* _What you should do_
Go to the line containing "orange ellipse: moved 2 px left" in the records below and print it and every following line exactly, on through the line containing "blue circle: moved 1 px right", then stop.

══ Information given

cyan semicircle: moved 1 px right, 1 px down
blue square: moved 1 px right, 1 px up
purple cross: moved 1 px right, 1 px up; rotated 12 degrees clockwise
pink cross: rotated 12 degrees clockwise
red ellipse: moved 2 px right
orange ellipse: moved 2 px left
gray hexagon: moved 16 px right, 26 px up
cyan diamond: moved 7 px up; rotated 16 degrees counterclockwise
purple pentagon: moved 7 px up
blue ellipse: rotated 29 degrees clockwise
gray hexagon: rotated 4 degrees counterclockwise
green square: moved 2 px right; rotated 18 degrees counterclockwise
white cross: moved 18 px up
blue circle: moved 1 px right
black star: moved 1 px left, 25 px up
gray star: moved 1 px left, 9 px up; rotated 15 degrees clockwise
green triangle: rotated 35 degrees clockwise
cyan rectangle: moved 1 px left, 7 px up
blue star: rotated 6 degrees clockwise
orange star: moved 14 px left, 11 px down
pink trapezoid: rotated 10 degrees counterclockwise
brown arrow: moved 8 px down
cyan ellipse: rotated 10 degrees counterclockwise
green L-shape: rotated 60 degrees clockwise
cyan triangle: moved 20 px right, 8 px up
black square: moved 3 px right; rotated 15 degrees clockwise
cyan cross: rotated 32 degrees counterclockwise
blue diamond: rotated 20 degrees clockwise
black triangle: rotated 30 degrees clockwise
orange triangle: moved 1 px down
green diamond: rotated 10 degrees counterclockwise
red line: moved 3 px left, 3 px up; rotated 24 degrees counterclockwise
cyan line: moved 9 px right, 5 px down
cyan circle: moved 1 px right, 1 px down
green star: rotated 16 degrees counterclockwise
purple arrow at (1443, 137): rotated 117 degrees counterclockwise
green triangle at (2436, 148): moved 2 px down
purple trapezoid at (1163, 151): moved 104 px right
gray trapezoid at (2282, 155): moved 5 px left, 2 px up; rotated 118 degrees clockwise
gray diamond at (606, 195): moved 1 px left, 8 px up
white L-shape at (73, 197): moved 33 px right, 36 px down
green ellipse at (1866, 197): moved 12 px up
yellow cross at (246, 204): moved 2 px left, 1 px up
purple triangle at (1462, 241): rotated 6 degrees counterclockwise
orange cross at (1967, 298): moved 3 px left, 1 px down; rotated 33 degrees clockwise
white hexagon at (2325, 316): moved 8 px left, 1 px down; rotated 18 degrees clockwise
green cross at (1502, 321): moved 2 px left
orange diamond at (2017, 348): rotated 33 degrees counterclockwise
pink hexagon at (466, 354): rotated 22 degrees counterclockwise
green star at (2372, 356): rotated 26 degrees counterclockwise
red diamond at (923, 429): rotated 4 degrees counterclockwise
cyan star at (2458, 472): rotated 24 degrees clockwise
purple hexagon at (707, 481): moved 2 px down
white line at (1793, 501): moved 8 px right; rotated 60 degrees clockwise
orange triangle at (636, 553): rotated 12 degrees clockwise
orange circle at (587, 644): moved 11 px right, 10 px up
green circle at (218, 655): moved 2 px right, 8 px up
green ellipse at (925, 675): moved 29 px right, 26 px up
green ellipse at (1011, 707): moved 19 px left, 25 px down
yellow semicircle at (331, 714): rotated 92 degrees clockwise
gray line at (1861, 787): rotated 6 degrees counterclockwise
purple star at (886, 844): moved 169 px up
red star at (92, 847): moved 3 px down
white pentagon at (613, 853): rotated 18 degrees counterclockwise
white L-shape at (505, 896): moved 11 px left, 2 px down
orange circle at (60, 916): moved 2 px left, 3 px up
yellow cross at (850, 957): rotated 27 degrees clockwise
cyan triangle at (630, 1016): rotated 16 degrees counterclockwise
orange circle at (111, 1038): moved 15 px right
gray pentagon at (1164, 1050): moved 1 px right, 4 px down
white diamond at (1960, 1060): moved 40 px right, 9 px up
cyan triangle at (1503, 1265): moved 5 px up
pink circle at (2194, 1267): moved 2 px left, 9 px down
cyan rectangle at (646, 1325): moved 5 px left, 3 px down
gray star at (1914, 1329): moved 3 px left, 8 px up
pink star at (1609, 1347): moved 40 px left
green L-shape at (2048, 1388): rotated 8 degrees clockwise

════

* _Response for this exercise_
orange ellipse: moved 2 px left
gray hexagon: moved 16 px right, 26 px up
cyan diamond: moved 7 px up; rotated 16 degrees counterclockwise
purple pentagon: moved 7 px up
blue ellipse: rotated 29 degrees clockwise
gray hexagon: rotated 4 degrees counterclockwise
green square: moved 2 px right; rotated 18 degrees counterclockwise
white cross: moved 18 px up
blue circle: moved 1 px right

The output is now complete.